### ENTRIES SUPPLIED ###

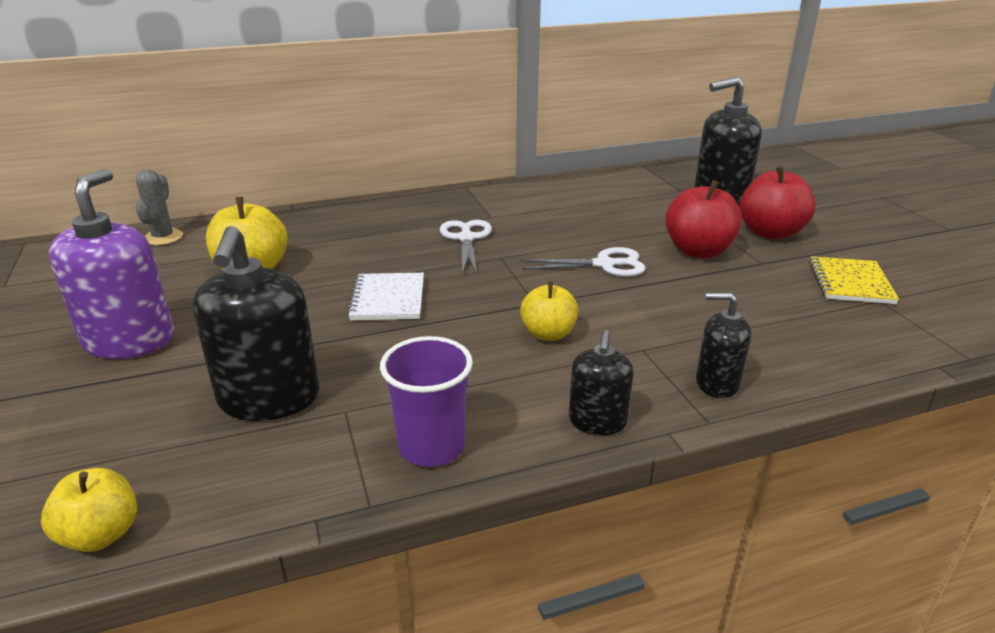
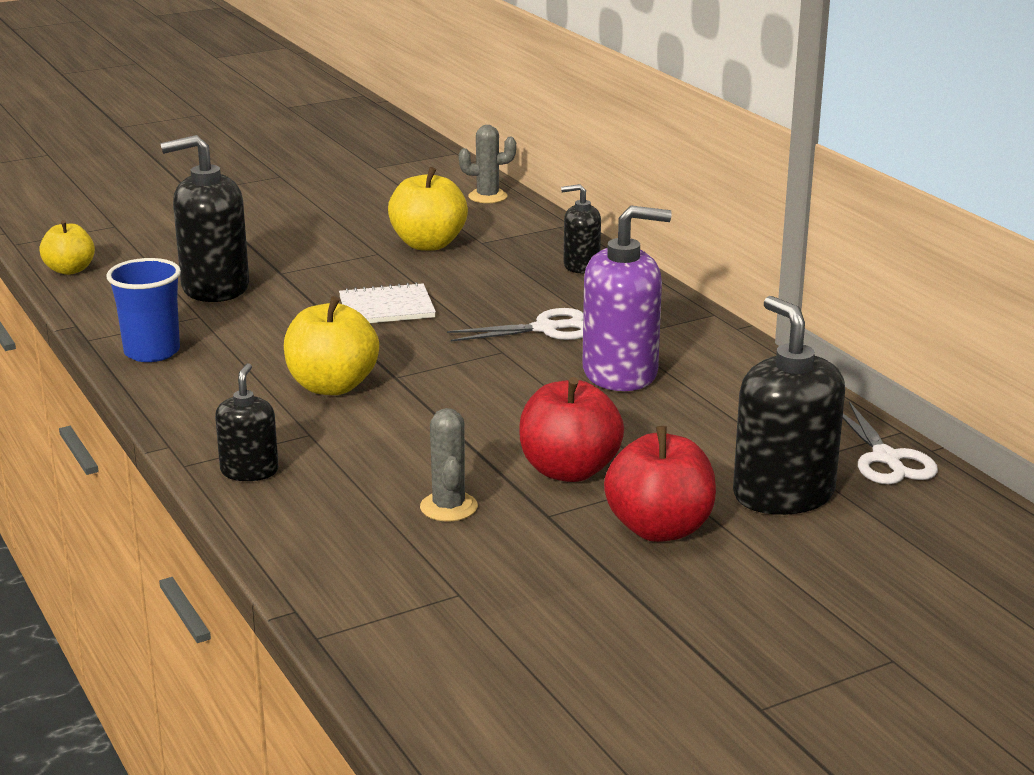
camera: 80 degrees right, 5 degrees down
(129, 341) = (293, 227): purple soap dispenser -> purple soap dispenser (620, 373)
(431, 447) = (152, 352): purple cup -> blue cup
(548, 334) = (332, 386): yellow apple -> yellow apple, size x1.54
(597, 421) = (185, 414): black soap dispenser -> black soap dispenser (581, 266)
(604, 265) = (503, 410): white scissors -> white scissors (886, 459)
(760, 295) = (448, 507): none -> grey cactus
(850, 282) = (506, 577): yellow notebook -> none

###

» PROBLEM TO SOLVE
A complete answer gives every line of the data that includes "purple".

» SOLUTION BELOW
(129, 341) = (293, 227): purple soap dispenser -> purple soap dispenser (620, 373)
(431, 447) = (152, 352): purple cup -> blue cup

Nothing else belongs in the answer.